▶ **EXERCISE AIM**
Please transcribe the data that follows, keeping every line exact.
Segment Open
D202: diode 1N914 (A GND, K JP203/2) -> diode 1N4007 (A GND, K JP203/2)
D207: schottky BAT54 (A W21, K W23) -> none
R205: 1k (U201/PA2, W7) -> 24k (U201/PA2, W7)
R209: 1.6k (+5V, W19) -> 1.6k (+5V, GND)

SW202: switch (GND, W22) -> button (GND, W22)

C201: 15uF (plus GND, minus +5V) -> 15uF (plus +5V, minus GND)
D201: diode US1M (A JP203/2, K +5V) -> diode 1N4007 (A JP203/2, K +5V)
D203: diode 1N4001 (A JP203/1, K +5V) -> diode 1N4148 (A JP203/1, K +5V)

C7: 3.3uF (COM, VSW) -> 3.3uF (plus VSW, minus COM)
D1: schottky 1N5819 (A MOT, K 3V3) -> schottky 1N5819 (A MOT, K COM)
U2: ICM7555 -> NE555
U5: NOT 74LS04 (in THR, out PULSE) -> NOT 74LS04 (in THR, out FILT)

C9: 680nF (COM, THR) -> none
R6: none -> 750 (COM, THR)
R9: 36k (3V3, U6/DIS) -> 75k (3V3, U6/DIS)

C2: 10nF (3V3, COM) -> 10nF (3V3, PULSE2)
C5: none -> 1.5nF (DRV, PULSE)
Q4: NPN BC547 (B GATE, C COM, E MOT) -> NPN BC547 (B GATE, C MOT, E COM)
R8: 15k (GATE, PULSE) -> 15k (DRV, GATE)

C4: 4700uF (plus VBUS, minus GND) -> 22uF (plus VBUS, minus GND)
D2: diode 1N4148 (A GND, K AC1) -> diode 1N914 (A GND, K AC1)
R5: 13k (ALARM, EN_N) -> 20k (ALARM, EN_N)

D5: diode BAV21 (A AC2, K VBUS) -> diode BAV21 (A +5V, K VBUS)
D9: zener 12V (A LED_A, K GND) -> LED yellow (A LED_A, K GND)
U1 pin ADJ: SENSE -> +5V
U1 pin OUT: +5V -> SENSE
Segment Closed
▶ **TASK OUTPUT**
D202: diode 1N914 (A GND, K JP203/2) -> diode 1N4007 (A GND, K JP203/2)
D207: schottky BAT54 (A W21, K W23) -> none
R205: 1k (U201/PA2, W7) -> 24k (U201/PA2, W7)
R209: 1.6k (+5V, W19) -> 1.6k (+5V, GND)

SW202: switch (GND, W22) -> button (GND, W22)

C201: 15uF (plus GND, minus +5V) -> 15uF (plus +5V, minus GND)
D201: diode US1M (A JP203/2, K +5V) -> diode 1N4007 (A JP203/2, K +5V)
D203: diode 1N4001 (A JP203/1, K +5V) -> diode 1N4148 (A JP203/1, K +5V)

C7: 3.3uF (COM, VSW) -> 3.3uF (plus VSW, minus COM)
D1: schottky 1N5819 (A MOT, K 3V3) -> schottky 1N5819 (A MOT, K COM)
U2: ICM7555 -> NE555
U5: NOT 74LS04 (in THR, out PULSE) -> NOT 74LS04 (in THR, out FILT)

C9: 680nF (COM, THR) -> none
R6: none -> 750 (COM, THR)
R9: 36k (3V3, U6/DIS) -> 75k (3V3, U6/DIS)

C2: 10nF (3V3, COM) -> 10nF (3V3, PULSE2)
C5: none -> 1.5nF (DRV, PULSE)
Q4: NPN BC547 (B GATE, C COM, E MOT) -> NPN BC547 (B GATE, C MOT, E COM)
R8: 15k (GATE, PULSE) -> 15k (DRV, GATE)

C4: 4700uF (plus VBUS, minus GND) -> 22uF (plus VBUS, minus GND)
D2: diode 1N4148 (A GND, K AC1) -> diode 1N914 (A GND, K AC1)
R5: 13k (ALARM, EN_N) -> 20k (ALARM, EN_N)

D5: diode BAV21 (A AC2, K VBUS) -> diode BAV21 (A +5V, K VBUS)
D9: zener 12V (A LED_A, K GND) -> LED yellow (A LED_A, K GND)
U1 pin ADJ: SENSE -> +5V
U1 pin OUT: +5V -> SENSE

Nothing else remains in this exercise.